◆ EXERCISE: Within the entries that follow, show each line where the word "blue" occurs.

◆ INPUT RECORDS:
▬▬▬▬▬▬▬▬▬▬

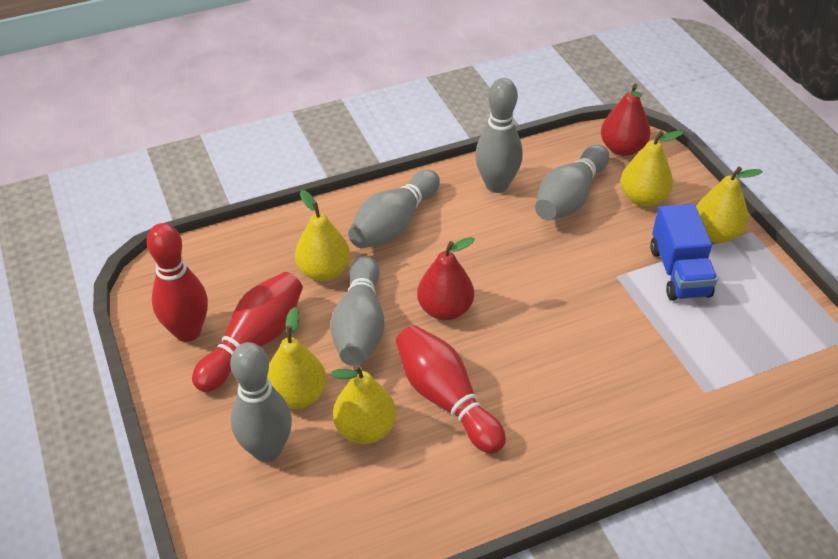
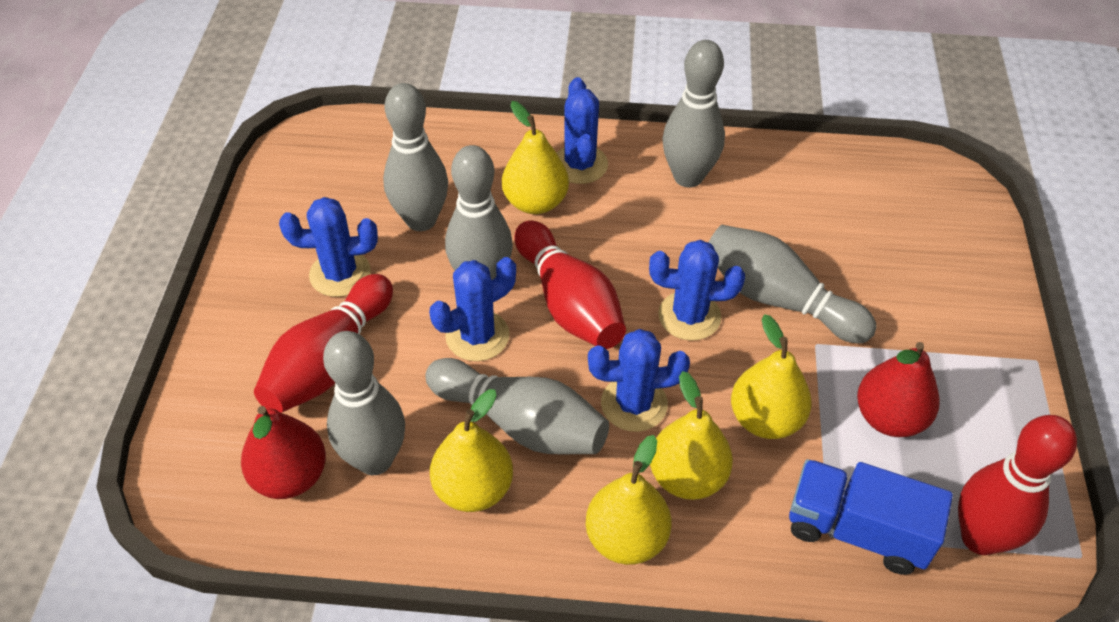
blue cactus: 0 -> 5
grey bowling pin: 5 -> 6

▬▬▬▬▬▬▬▬▬▬

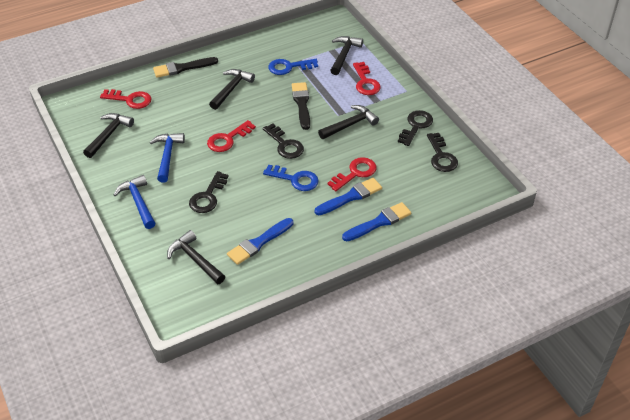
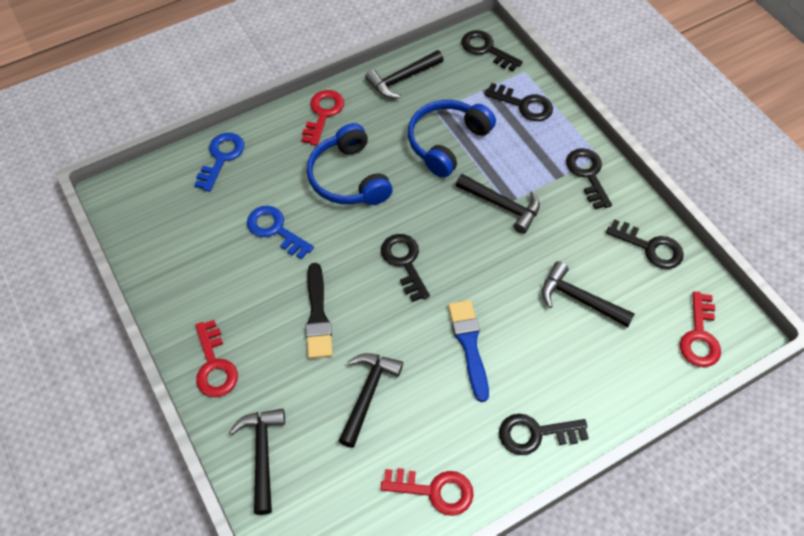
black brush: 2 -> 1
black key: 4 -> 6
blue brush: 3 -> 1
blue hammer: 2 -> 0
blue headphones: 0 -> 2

▬▬▬▬▬▬▬▬▬▬

◆ TASK RESPONSE:
blue cactus: 0 -> 5
blue brush: 3 -> 1
blue hammer: 2 -> 0
blue headphones: 0 -> 2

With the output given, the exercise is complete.